→ Given task:
Can you rewrite every line of the rows below, the opening request included, and shift each coordinate by adding 68 to both its x and y values?

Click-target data

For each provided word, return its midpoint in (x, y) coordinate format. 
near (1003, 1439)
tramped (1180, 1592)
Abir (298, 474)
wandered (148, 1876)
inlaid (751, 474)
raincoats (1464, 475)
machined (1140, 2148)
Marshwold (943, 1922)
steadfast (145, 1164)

→ Complete response:
For each provided word, return its midpoint in (x, y) coordinate format. 
near (1071, 1507)
tramped (1248, 1660)
Abir (366, 542)
wandered (216, 1944)
inlaid (819, 542)
raincoats (1532, 543)
machined (1208, 2216)
Marshwold (1011, 1990)
steadfast (213, 1232)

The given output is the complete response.